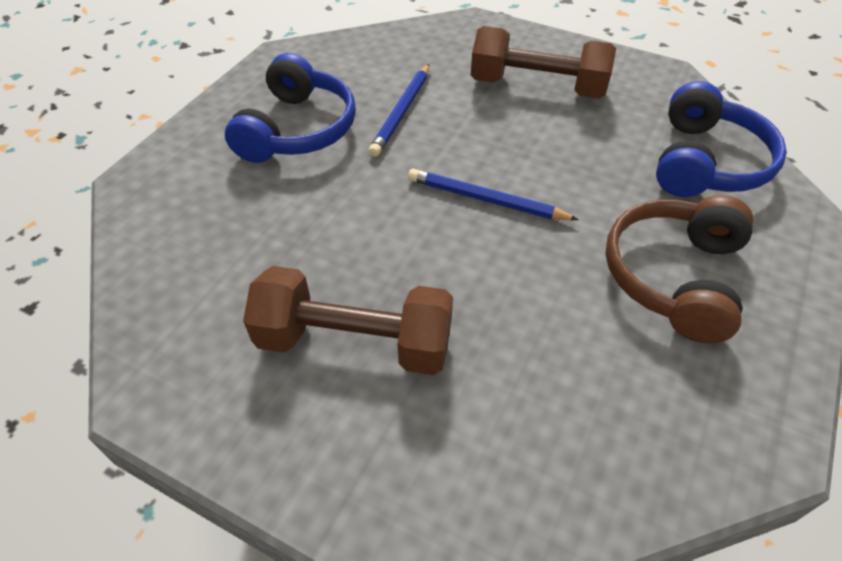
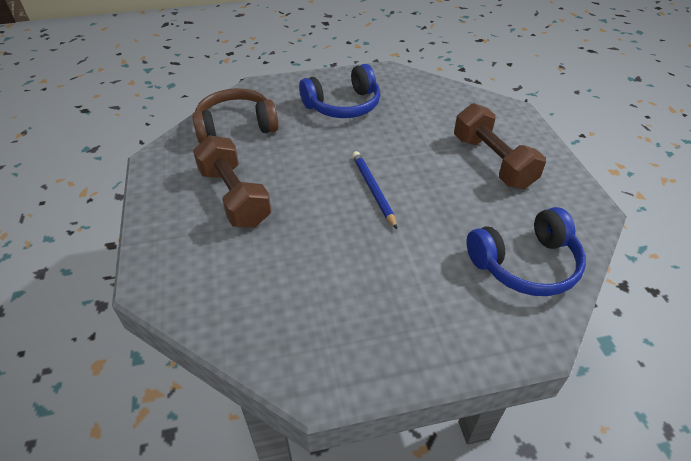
camera: 50 degrees right, 5 degrees down
(402, 112) = (400, 128): blue pencil -> none
(674, 277) = (402, 291): brown headphones -> brown headphones (236, 127)

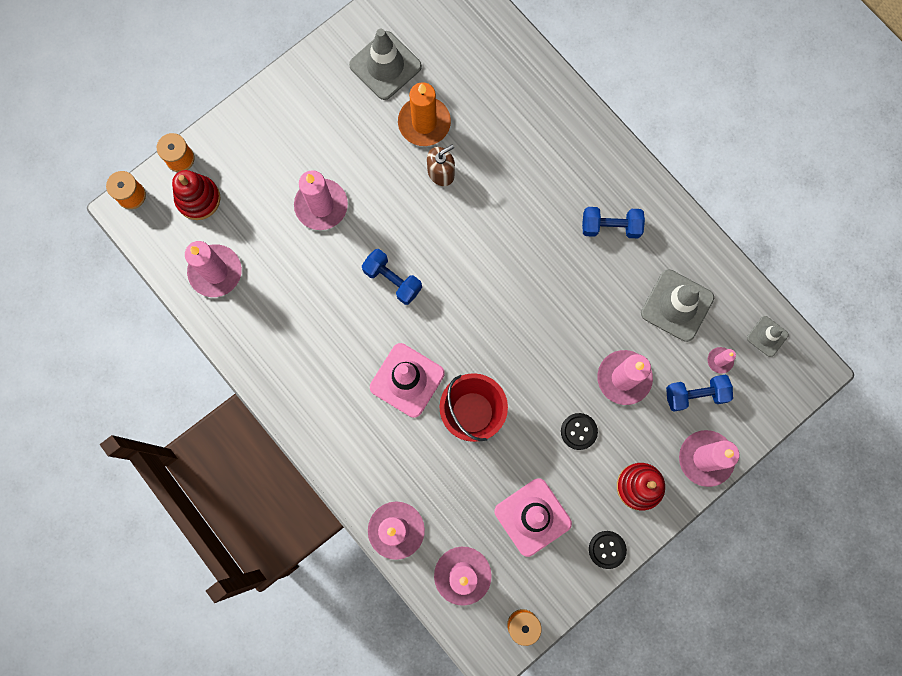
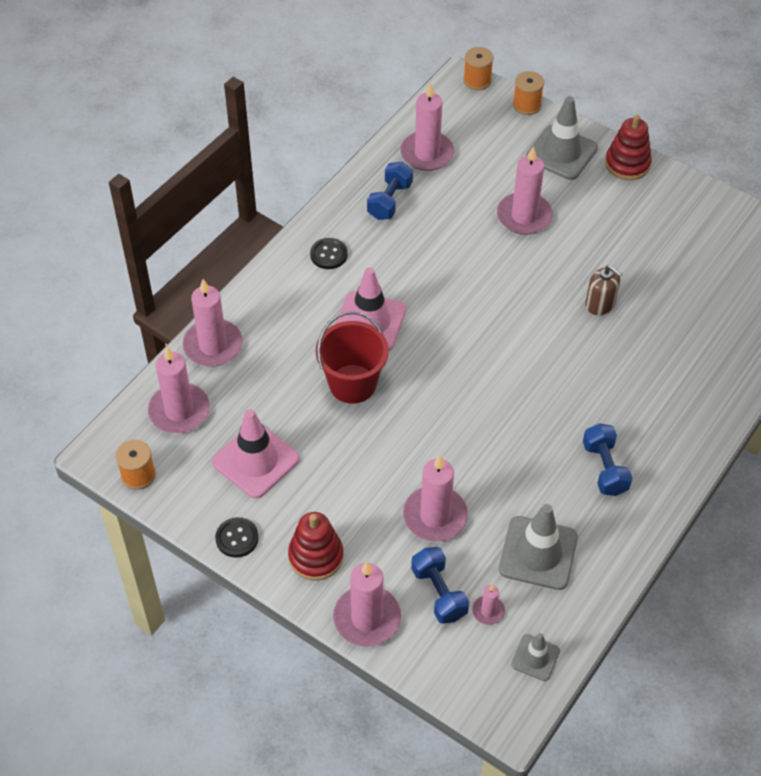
camera: 75 degrees right, 25 degrees down
(198, 199) = (493, 126): red stacking toy -> red stacking toy (627, 164)
(385, 66) = (693, 234): grey traffic cone -> grey traffic cone (561, 153)
(392, 280) = (469, 288): blue dumbbell -> blue dumbbell (389, 201)
(424, 123) = (647, 279): orange candle -> none
(579, 431) = (361, 484): black button -> black button (328, 254)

§ WORK INSTRUCTIONS
Output only the stretch above from the line with "(674, 277) = (402, 291): brown" through the line with "(385, 66) = (693, 234): grey", reproduced exactly. Exclude pictures.

§ ANSWER FOR THE TASK
(674, 277) = (402, 291): brown headphones -> brown headphones (236, 127)

camera: 75 degrees right, 25 degrees down
(198, 199) = (493, 126): red stacking toy -> red stacking toy (627, 164)
(385, 66) = (693, 234): grey traffic cone -> grey traffic cone (561, 153)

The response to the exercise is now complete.